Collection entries
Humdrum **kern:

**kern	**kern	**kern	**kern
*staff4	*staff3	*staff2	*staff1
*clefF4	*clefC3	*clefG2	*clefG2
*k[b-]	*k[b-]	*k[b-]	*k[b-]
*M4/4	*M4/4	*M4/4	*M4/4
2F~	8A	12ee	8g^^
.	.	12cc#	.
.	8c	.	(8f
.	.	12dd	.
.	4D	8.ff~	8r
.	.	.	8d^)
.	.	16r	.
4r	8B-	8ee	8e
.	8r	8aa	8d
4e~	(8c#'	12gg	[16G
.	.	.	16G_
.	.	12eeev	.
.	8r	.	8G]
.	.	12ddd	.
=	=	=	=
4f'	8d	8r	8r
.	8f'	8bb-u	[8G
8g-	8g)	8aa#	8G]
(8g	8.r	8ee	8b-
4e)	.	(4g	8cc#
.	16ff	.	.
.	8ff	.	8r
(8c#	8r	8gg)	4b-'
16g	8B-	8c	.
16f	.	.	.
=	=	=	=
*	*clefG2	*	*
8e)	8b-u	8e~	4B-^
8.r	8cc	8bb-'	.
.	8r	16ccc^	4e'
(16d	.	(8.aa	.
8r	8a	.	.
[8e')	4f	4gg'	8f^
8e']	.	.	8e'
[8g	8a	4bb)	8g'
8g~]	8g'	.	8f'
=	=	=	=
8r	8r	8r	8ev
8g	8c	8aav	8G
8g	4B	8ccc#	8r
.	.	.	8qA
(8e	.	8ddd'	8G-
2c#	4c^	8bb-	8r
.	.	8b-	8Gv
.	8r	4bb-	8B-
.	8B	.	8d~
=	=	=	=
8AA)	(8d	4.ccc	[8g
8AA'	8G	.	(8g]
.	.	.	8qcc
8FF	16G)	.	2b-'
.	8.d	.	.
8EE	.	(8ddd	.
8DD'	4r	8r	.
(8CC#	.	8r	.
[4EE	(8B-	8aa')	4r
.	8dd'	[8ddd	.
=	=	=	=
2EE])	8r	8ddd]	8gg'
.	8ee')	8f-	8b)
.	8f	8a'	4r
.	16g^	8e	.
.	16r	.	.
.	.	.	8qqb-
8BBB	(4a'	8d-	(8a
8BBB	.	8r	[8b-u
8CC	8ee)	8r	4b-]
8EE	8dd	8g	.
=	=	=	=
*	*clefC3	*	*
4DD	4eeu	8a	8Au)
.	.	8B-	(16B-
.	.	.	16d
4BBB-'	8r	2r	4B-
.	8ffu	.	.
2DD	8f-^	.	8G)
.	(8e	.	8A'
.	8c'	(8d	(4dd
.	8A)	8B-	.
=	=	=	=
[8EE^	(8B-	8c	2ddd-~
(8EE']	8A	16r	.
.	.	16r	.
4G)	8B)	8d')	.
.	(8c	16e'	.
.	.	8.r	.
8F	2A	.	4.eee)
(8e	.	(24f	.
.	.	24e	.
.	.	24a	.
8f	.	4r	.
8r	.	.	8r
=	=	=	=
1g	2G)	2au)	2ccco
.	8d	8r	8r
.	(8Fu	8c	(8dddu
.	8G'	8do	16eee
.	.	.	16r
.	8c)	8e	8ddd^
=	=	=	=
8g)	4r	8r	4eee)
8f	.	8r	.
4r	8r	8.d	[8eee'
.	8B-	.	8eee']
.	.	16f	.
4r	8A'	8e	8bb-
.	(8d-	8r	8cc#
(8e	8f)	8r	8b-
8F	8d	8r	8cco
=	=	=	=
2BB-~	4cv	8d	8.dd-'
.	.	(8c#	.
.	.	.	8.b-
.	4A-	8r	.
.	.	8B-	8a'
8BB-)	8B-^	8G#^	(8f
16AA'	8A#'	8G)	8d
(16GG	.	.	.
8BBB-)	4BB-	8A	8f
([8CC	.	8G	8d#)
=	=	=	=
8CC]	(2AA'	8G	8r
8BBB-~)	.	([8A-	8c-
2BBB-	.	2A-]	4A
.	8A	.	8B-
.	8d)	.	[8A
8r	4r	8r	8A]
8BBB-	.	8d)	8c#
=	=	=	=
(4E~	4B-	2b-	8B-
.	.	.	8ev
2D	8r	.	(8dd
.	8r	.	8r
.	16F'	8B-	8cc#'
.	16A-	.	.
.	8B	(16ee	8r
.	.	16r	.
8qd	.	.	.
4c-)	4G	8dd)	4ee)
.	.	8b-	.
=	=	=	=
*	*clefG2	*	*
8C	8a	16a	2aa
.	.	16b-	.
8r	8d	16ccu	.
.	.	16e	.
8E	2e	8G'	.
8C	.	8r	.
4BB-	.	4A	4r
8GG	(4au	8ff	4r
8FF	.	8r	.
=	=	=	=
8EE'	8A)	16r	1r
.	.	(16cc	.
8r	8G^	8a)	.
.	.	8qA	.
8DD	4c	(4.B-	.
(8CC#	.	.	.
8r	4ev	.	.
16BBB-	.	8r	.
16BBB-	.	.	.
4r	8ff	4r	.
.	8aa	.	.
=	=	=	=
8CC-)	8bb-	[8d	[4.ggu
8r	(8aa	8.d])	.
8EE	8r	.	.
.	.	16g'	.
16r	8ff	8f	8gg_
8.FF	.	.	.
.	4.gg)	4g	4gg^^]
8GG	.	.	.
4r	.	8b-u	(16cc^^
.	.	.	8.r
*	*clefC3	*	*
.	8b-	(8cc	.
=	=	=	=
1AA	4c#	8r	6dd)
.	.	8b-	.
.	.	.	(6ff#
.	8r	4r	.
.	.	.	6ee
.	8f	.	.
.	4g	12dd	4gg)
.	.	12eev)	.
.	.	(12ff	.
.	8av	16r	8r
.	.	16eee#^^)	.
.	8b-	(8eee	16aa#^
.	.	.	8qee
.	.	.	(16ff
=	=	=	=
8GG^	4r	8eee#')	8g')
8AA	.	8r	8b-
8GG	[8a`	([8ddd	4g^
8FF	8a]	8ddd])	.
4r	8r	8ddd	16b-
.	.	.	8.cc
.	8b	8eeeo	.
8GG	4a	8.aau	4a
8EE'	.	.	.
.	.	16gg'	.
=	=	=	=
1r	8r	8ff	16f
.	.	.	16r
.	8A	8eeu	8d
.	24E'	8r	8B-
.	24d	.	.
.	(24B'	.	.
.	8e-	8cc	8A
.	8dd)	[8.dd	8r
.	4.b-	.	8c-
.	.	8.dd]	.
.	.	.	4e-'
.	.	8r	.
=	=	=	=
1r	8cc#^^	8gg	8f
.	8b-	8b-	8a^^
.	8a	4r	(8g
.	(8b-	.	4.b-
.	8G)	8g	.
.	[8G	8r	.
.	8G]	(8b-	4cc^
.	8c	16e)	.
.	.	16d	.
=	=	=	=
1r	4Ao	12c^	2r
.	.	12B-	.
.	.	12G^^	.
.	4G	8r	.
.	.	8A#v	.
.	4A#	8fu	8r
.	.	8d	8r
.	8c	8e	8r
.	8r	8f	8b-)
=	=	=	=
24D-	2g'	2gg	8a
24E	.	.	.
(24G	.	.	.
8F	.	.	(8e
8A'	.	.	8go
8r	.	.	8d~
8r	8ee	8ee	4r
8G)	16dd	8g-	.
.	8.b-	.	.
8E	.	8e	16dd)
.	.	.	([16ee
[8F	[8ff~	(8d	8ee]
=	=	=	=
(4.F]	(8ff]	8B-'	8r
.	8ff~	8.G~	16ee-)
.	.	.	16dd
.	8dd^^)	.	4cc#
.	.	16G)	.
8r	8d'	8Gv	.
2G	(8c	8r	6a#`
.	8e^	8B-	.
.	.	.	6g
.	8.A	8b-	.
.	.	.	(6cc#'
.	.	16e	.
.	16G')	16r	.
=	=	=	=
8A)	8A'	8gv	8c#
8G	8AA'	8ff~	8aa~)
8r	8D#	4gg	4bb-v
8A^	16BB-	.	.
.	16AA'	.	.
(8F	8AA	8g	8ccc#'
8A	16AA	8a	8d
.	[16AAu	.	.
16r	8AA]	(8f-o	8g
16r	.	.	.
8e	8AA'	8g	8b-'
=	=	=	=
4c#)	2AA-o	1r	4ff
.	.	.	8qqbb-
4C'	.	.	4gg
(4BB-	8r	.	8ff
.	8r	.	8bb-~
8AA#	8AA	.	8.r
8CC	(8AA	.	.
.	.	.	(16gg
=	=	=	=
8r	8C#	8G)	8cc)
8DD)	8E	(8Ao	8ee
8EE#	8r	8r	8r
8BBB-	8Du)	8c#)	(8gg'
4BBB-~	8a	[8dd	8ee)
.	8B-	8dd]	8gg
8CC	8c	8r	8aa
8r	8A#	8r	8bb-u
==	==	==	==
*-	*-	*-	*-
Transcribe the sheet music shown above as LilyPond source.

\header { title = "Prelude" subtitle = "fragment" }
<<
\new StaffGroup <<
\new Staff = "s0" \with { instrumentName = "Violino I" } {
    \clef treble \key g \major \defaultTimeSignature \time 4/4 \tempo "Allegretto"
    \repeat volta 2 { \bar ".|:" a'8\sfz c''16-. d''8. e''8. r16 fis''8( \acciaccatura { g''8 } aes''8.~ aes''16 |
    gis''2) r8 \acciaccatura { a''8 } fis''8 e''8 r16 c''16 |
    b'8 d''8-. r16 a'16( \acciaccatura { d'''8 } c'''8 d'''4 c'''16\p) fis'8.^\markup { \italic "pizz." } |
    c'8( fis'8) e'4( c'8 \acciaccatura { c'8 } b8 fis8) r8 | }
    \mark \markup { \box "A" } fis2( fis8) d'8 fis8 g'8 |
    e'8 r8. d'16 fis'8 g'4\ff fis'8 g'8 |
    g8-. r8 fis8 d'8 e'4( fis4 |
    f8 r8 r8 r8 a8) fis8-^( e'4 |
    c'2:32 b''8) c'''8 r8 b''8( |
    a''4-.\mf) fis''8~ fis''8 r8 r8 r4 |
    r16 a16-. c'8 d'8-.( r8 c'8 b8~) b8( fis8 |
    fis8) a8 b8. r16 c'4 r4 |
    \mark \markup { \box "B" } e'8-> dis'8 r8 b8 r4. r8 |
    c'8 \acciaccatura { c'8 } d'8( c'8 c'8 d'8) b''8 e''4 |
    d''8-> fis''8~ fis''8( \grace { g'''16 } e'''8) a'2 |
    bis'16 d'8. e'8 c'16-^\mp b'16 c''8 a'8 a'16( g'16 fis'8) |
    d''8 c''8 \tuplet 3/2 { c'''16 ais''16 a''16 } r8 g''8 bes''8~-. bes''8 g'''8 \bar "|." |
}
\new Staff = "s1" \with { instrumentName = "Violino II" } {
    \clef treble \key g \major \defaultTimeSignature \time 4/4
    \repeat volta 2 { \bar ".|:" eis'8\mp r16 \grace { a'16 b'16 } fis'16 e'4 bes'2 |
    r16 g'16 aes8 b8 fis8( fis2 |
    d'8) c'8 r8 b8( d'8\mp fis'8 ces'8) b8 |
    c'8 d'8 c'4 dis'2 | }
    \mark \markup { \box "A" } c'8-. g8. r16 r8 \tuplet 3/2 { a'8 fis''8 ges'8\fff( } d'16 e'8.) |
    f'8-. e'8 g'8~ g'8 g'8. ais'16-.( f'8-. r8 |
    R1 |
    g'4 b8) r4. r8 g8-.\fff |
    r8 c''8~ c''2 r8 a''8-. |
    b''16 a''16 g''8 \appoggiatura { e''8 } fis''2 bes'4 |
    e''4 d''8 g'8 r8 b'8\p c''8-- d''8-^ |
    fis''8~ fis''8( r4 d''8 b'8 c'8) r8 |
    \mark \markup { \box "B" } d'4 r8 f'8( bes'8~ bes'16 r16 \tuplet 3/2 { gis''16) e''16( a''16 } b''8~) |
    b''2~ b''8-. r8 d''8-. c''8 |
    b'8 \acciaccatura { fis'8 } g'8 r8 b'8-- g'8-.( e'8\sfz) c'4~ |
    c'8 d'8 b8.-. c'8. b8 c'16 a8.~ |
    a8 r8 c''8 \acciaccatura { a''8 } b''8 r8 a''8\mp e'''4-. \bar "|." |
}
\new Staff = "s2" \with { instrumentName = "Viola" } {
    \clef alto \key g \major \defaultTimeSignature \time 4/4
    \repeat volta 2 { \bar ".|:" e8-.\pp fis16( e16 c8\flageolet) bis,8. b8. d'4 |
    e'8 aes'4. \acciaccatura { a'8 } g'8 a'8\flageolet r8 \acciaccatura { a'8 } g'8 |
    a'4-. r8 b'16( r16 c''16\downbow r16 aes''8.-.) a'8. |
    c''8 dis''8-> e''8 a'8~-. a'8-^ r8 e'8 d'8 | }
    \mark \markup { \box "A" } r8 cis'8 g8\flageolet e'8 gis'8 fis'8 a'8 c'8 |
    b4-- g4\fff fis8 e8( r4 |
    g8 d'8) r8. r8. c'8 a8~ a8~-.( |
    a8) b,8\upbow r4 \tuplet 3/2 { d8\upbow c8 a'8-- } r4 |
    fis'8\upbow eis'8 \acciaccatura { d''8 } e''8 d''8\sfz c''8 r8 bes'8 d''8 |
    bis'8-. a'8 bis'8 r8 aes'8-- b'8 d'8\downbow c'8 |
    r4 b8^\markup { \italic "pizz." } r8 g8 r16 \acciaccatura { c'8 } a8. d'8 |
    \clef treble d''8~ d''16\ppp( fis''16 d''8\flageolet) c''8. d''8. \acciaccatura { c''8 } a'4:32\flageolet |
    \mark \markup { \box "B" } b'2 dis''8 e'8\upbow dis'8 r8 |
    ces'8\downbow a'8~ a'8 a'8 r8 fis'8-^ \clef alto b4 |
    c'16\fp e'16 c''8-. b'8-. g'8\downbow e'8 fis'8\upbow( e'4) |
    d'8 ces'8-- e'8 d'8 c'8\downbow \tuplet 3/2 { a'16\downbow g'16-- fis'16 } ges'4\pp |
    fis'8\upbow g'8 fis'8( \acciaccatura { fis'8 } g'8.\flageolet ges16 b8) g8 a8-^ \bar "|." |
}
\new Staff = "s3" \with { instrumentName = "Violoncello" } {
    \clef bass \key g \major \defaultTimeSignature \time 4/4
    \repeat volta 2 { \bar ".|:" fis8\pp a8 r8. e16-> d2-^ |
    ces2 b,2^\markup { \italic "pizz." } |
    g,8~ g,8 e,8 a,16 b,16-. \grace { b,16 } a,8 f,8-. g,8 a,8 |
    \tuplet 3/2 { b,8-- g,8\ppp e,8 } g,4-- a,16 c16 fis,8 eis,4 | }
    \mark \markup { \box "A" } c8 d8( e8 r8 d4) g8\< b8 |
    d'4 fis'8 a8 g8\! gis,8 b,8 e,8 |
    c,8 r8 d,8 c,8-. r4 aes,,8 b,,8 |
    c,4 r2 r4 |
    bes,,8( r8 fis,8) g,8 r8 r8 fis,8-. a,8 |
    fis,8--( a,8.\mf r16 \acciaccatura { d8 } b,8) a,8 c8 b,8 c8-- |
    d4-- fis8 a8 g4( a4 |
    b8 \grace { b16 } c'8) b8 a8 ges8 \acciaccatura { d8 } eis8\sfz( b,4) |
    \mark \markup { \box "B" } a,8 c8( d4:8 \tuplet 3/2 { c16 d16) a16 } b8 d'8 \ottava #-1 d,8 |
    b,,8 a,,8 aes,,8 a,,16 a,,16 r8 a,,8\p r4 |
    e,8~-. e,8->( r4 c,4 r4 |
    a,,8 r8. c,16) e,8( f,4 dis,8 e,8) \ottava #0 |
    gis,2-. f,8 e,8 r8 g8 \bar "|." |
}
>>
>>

__Required work__: Identify each line in the entries above that contains the word "with", and copy every such line in full.

__Exercise answer__:
\new Staff = "s0" \with { instrumentName = "Violino I" } {
\new Staff = "s1" \with { instrumentName = "Violino II" } {
\new Staff = "s2" \with { instrumentName = "Viola" } {
\new Staff = "s3" \with { instrumentName = "Violoncello" } {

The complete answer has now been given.